» Your goal: Write the data below out exactly as it stands. Do not include the pictures.

» Recorded data:
********************
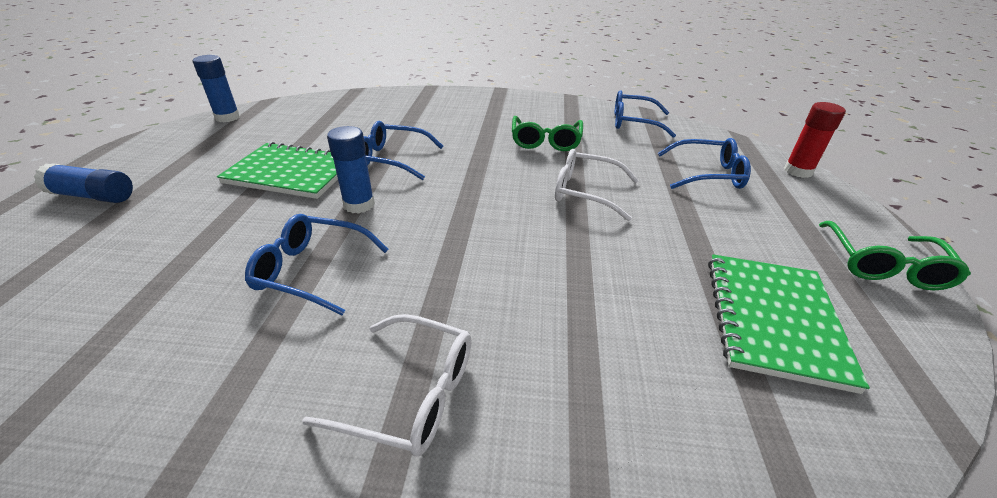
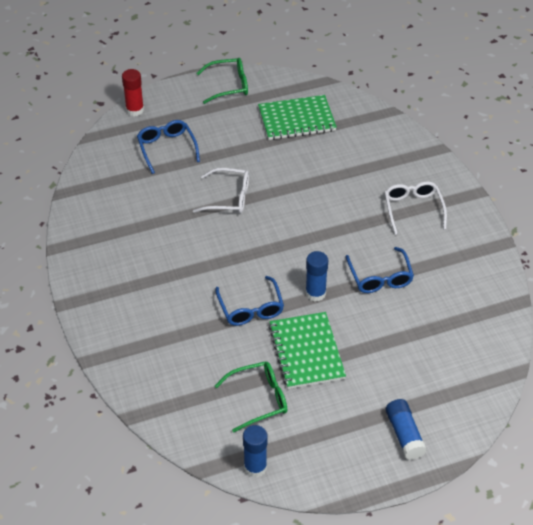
camera: 115 degrees left, 10 degrees up
(545, 141) = (165, 237): green glasses -> green glasses (259, 399)
(586, 192) = (228, 198): white glasses -> white glasses turned 75 degrees counterclockwise
(634, 122) = (96, 196): blue glasses -> none

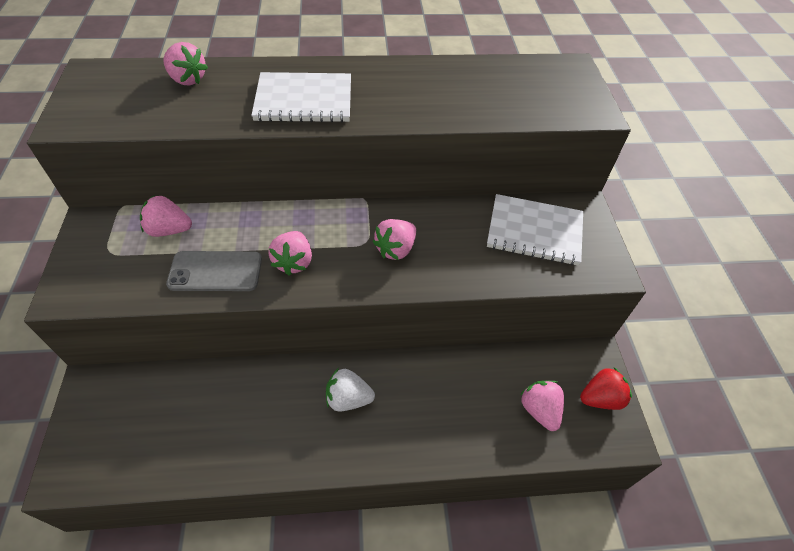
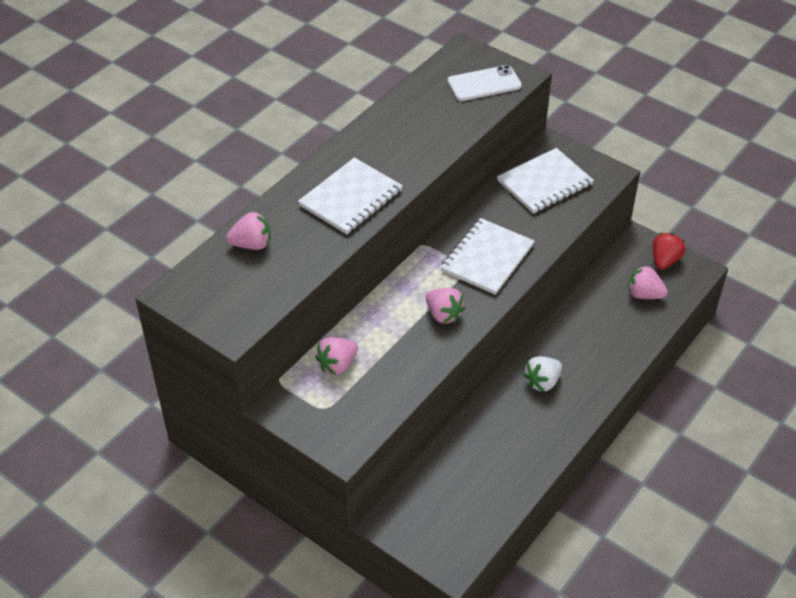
camera: 45 degrees left, 5 degrees down
(215, 271) = (408, 359): grey phone -> none
(395, 249) = (487, 258): pink strawberry -> white notebook
(550, 97) = (484, 84): none -> white phone

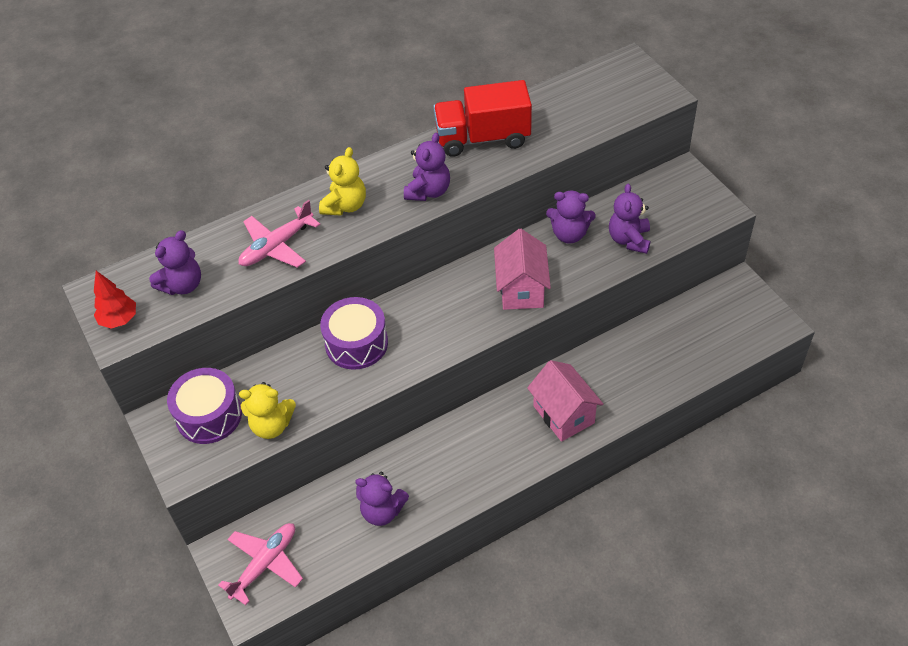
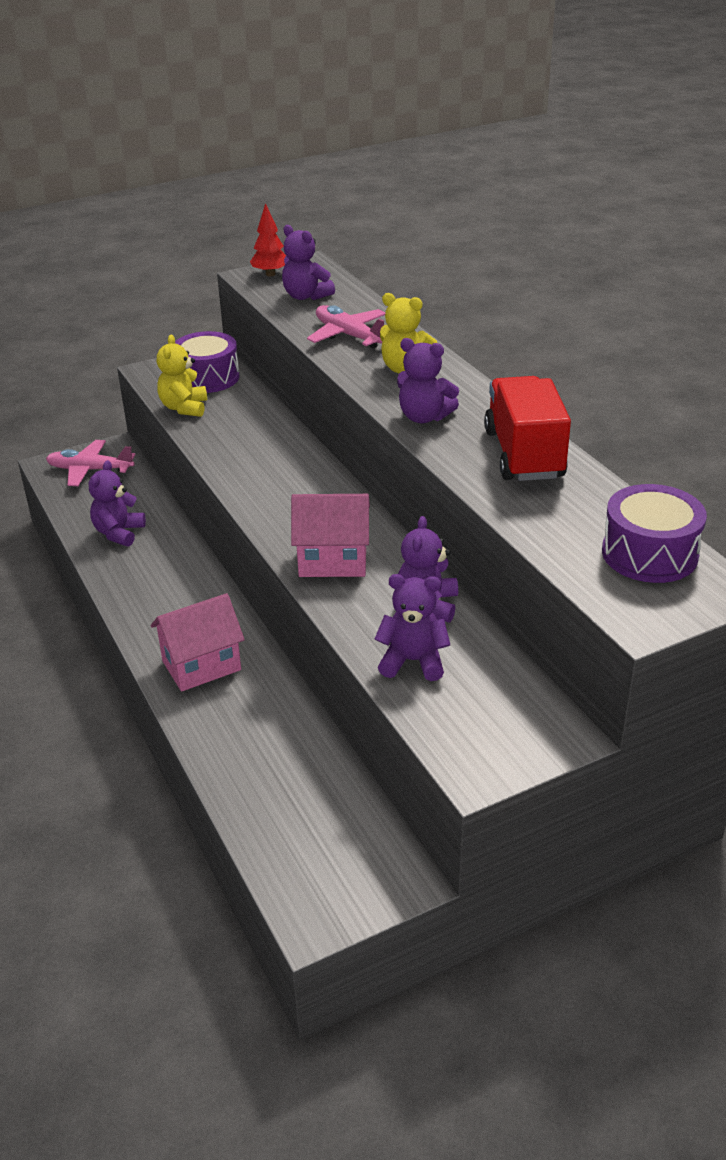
camera: 90 degrees right, 15 degrees down
(265, 564) = (90, 470): pink plane -> pink plane turned 150 degrees clockwise
(356, 343) = (274, 449): purple drum -> purple drum (649, 554)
********************
» Problem solution:
camera: 115 degrees left, 10 degrees up
(545, 141) = (165, 237): green glasses -> green glasses (259, 399)
(586, 192) = (228, 198): white glasses -> white glasses turned 75 degrees counterclockwise
(634, 122) = (96, 196): blue glasses -> none

camera: 45 degrees left, 5 degrees down
(215, 271) = (408, 359): grey phone -> none
(395, 249) = (487, 258): pink strawberry -> white notebook
(550, 97) = (484, 84): none -> white phone

camera: 90 degrees right, 15 degrees down
(265, 564) = (90, 470): pink plane -> pink plane turned 150 degrees clockwise
(356, 343) = (274, 449): purple drum -> purple drum (649, 554)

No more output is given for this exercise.